Data entries:
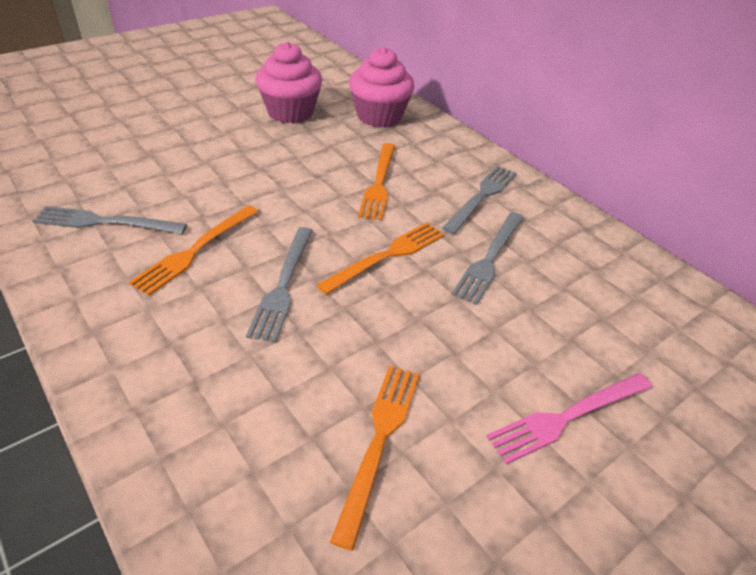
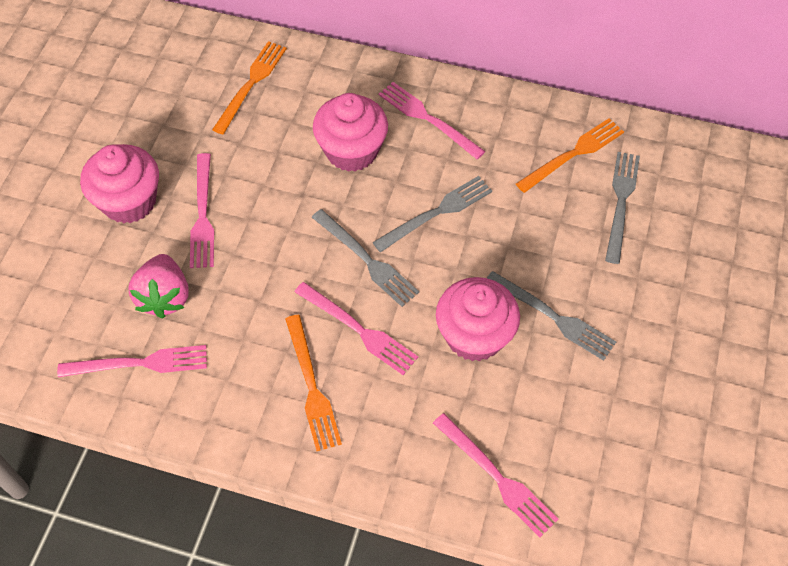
orange fork: 4 -> 3
pink cupcake: 2 -> 3
pink fork: 1 -> 5
pink strawberry: 0 -> 1

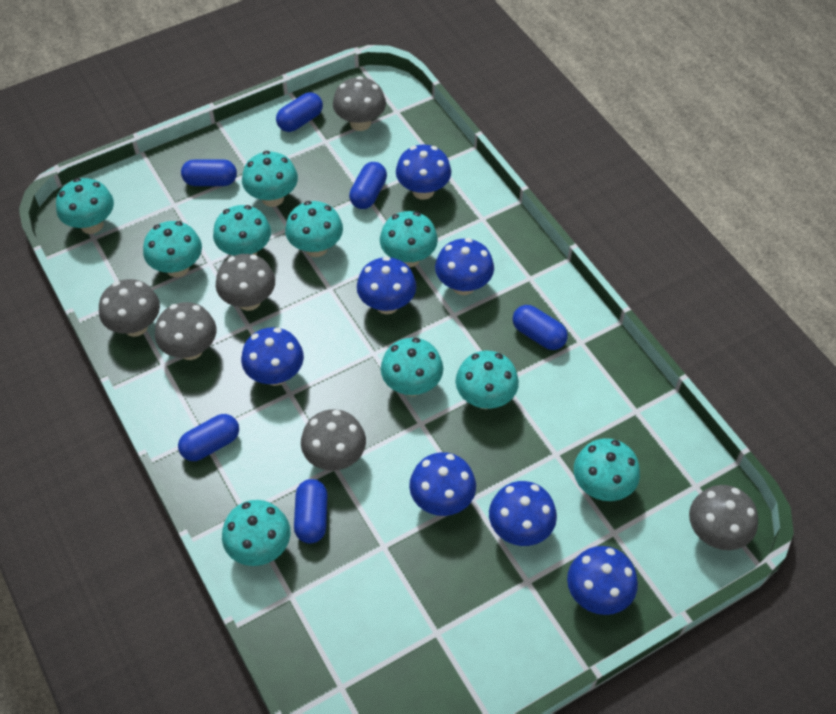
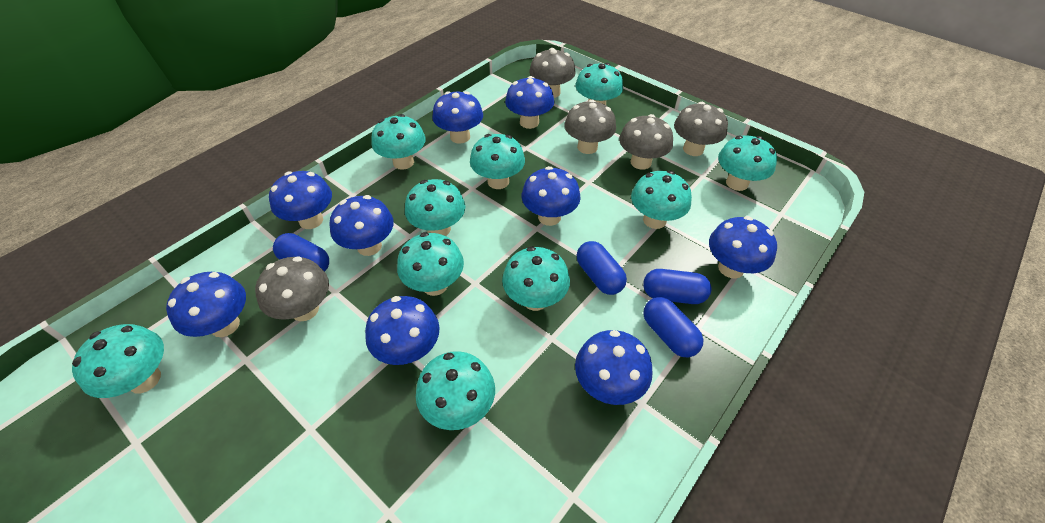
blue capsule: 6 -> 4
blue mushroom: 7 -> 9
grey mushroom: 6 -> 5

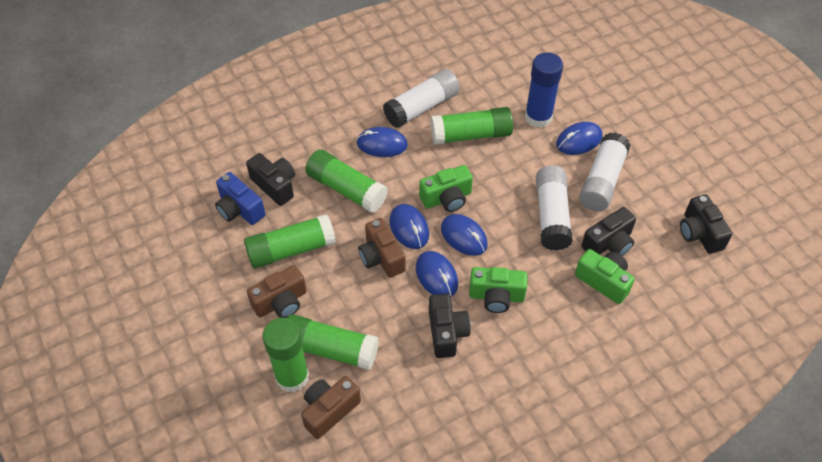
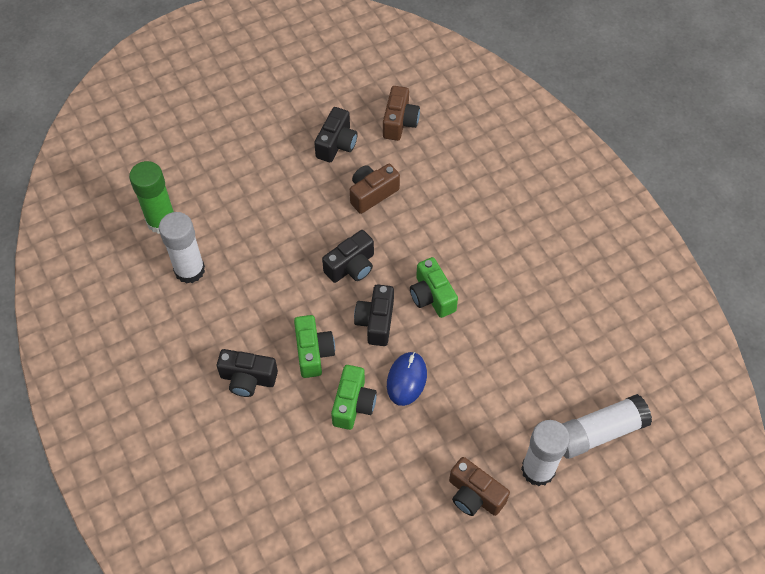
blue camera: 1 -> 0
blue glue stick: 1 -> 0
blue mouse: 5 -> 1
green glue stick: 5 -> 1

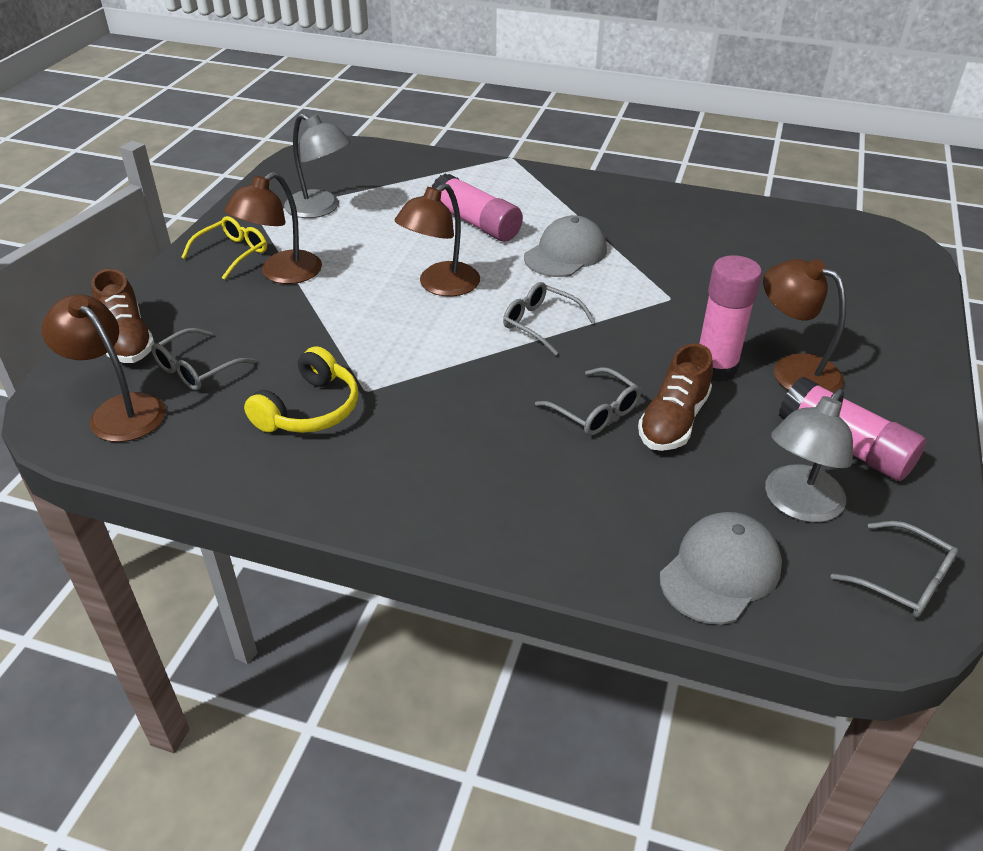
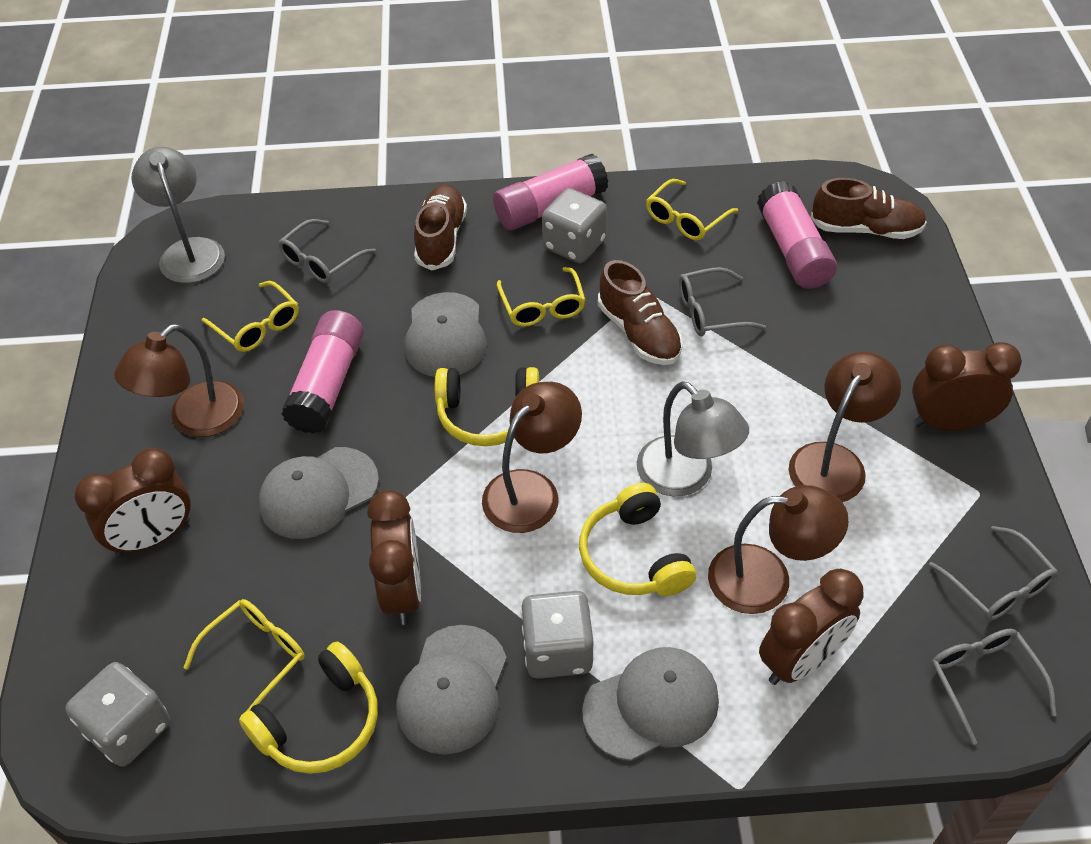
brown clock: 0 -> 4
brown shoe: 2 -> 3
grey cap: 2 -> 4
grey dice: 0 -> 3
yellow glasses: 1 -> 4
yellow headphones: 1 -> 3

What to work on: Please report every line in the entries above that holds the string "stick".

Reply:
blue glue stick: 1 -> 0
green glue stick: 5 -> 1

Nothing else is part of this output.